═══ DATA EXCERPTS ═══

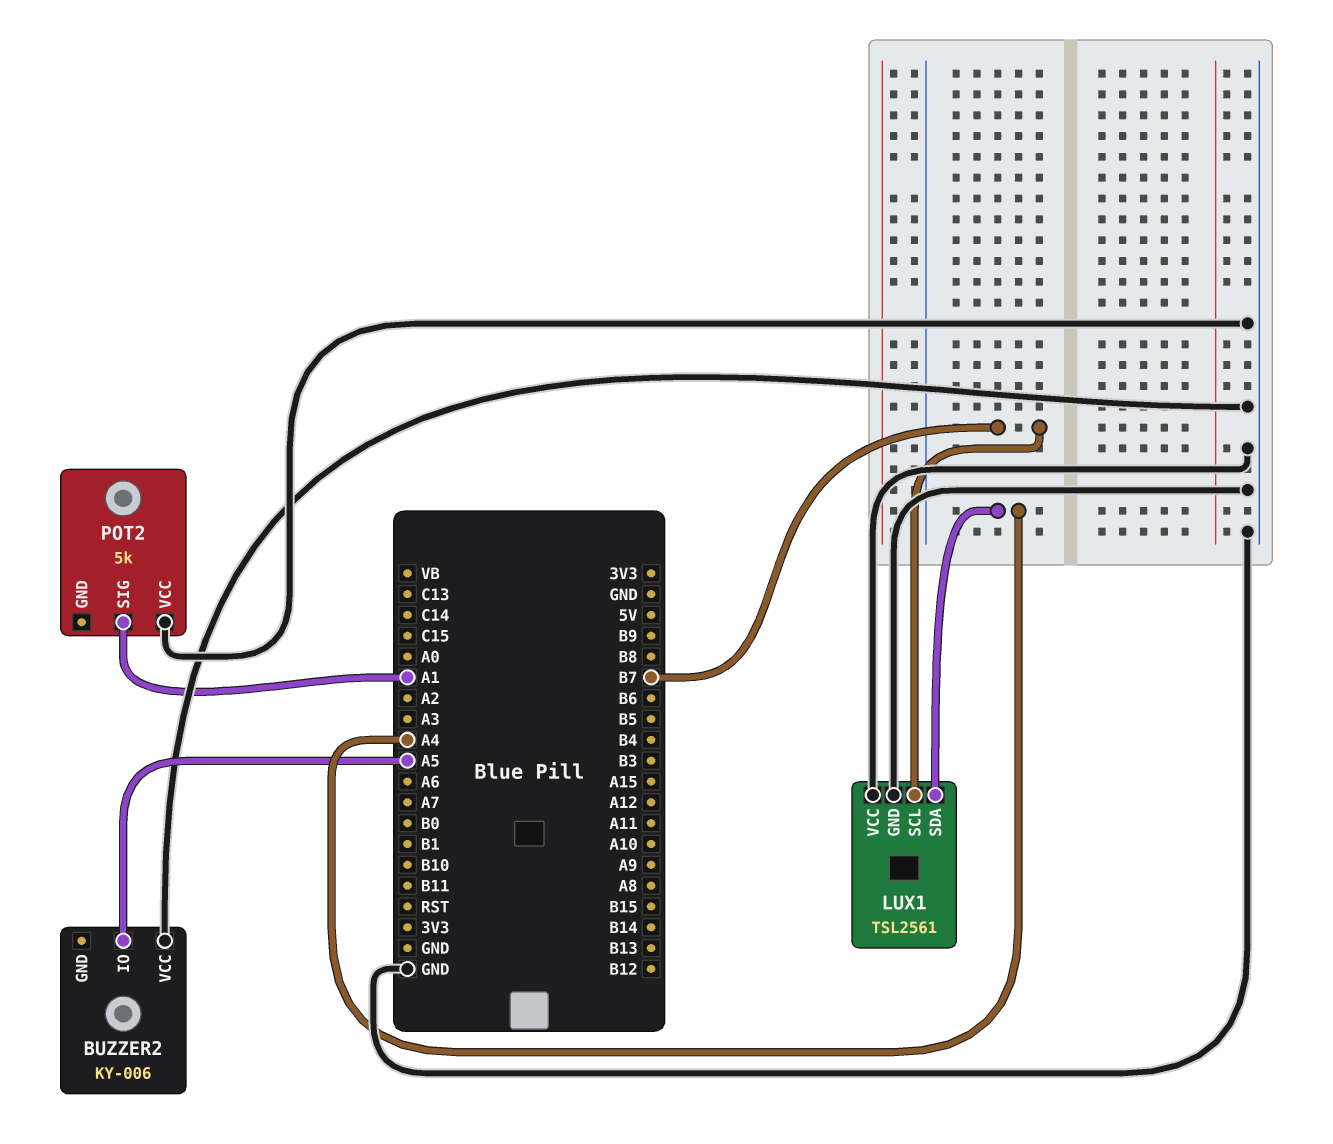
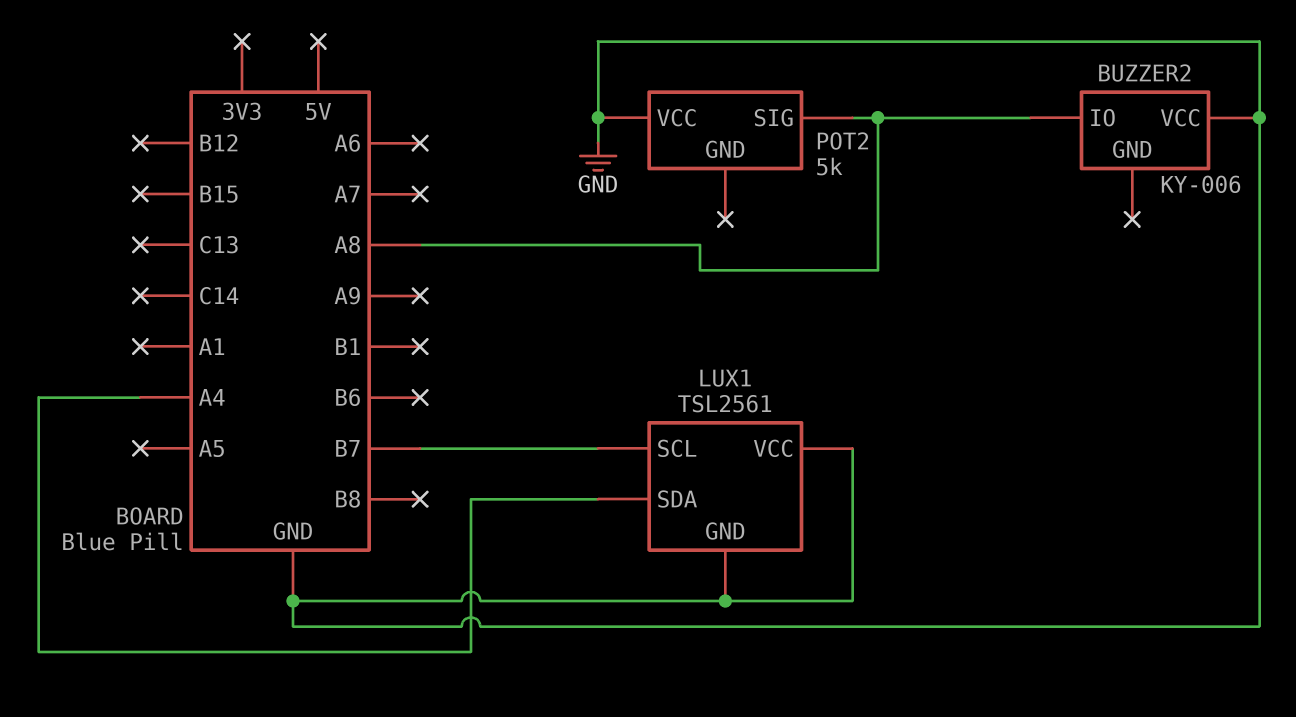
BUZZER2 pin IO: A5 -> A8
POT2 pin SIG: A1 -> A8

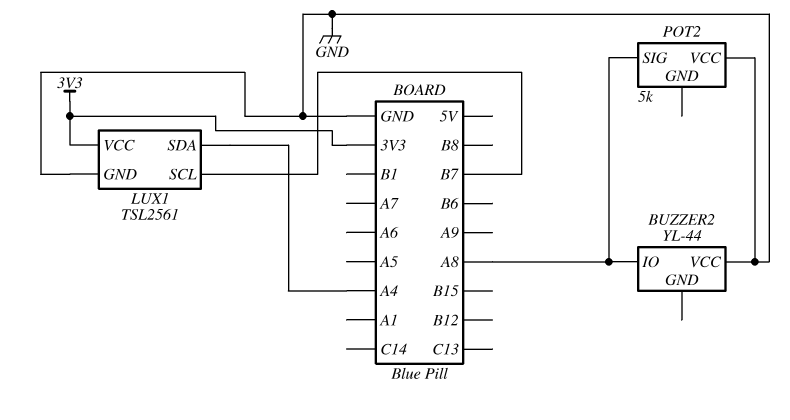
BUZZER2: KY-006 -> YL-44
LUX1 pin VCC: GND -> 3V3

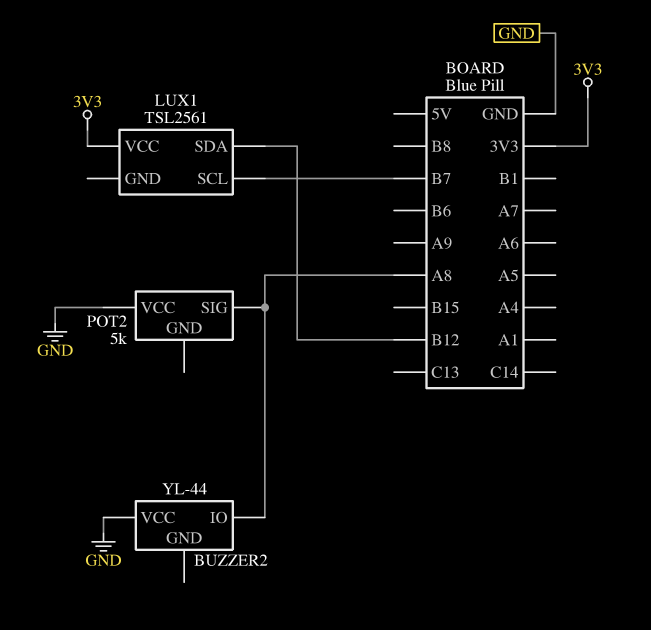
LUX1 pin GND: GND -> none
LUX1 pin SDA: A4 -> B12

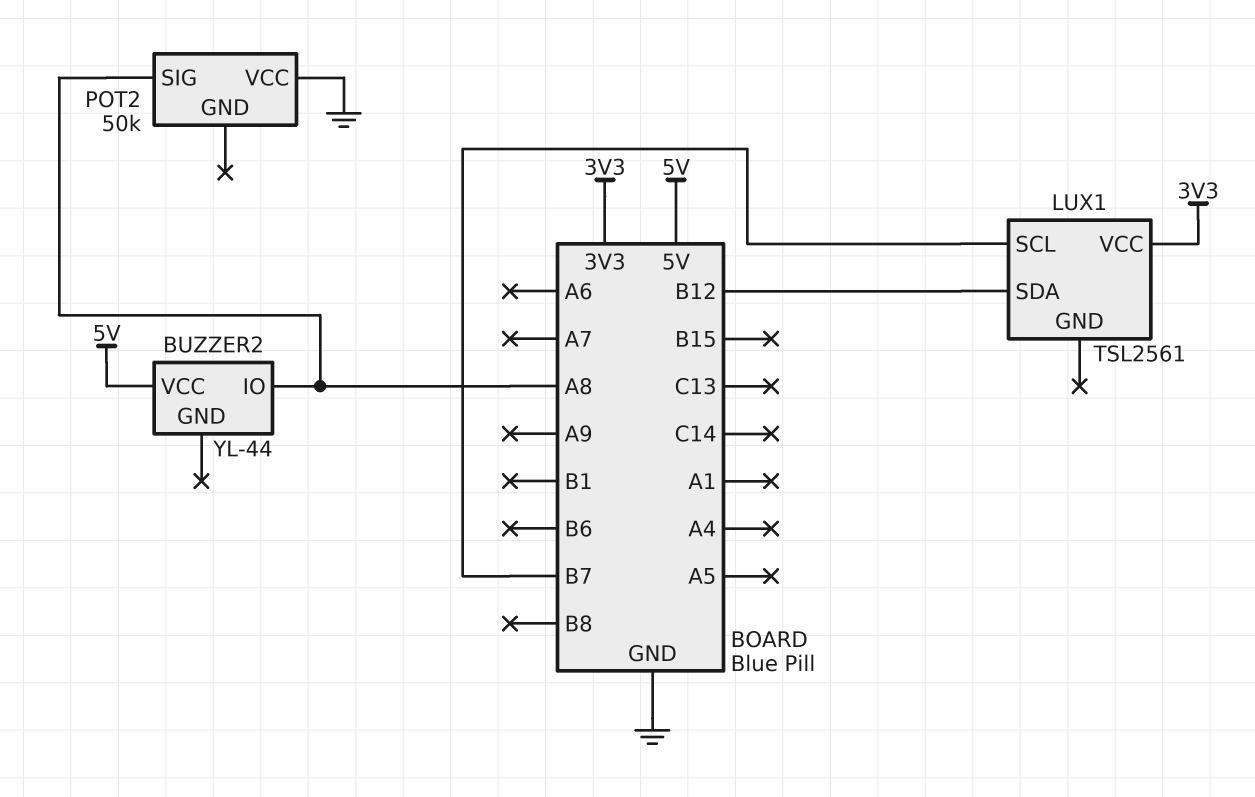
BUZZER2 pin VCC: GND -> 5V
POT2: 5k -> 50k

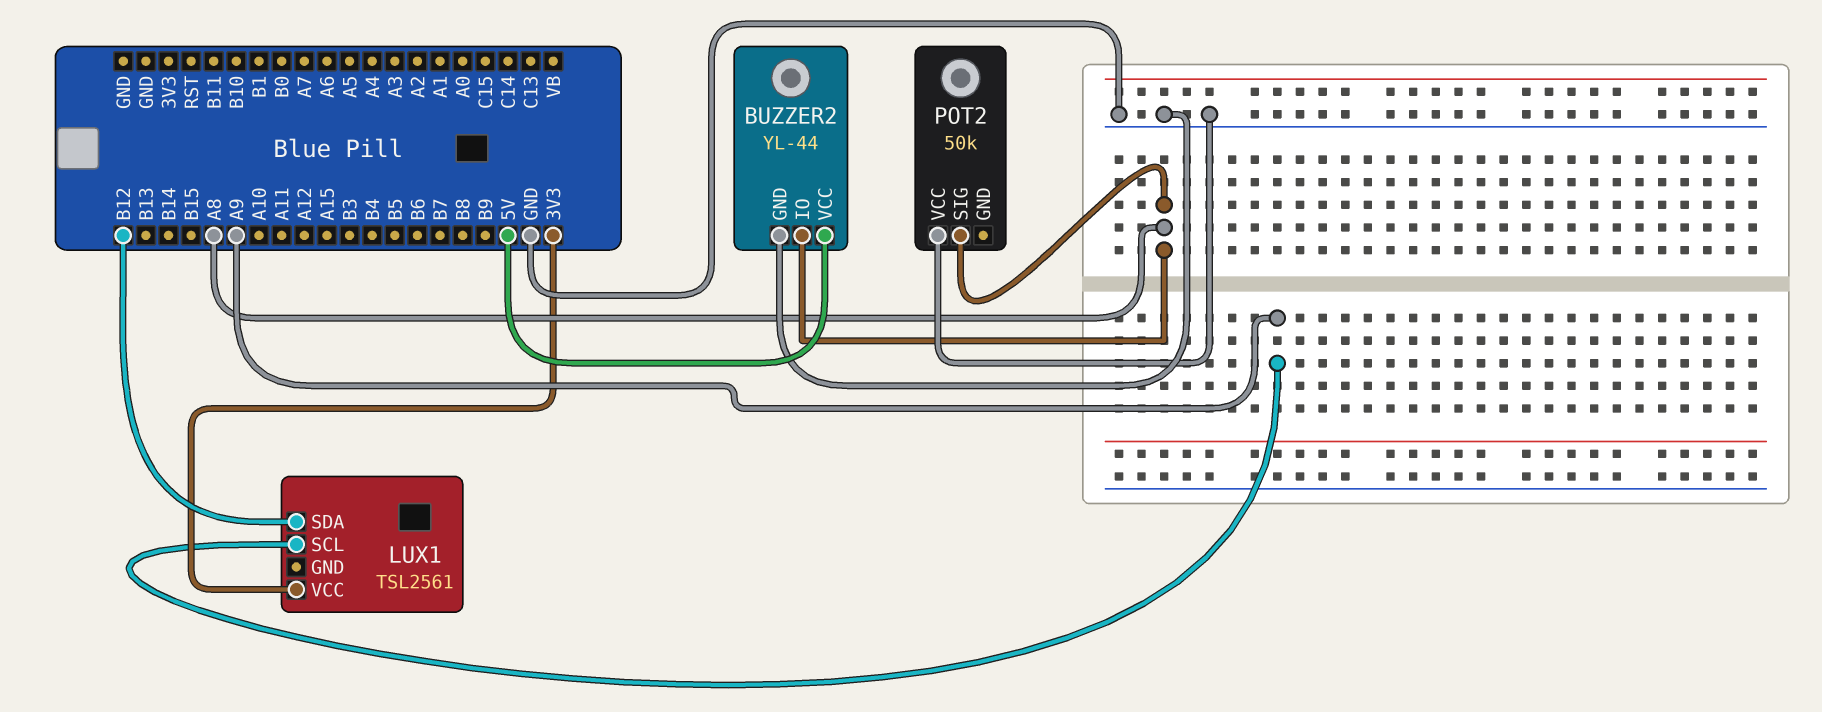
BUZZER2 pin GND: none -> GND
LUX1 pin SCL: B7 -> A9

═══
═══ DATA EXCERPTS ═══

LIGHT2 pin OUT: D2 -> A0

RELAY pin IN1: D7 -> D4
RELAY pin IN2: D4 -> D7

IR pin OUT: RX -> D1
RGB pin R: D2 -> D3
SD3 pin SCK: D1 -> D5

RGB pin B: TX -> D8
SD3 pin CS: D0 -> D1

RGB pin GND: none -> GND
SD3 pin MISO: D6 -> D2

═══

PROBLEM STATEMENT » The lines to set down run from the line with "BUZZER2 pin VCC: GND -> 5V" up to and including the line with "LUX1 pin SCL: B7 -> A9" in the entries above. Reproduce them exactly, with no pictures.

THE ANSWER »
BUZZER2 pin VCC: GND -> 5V
POT2: 5k -> 50k

BUZZER2 pin GND: none -> GND
LUX1 pin SCL: B7 -> A9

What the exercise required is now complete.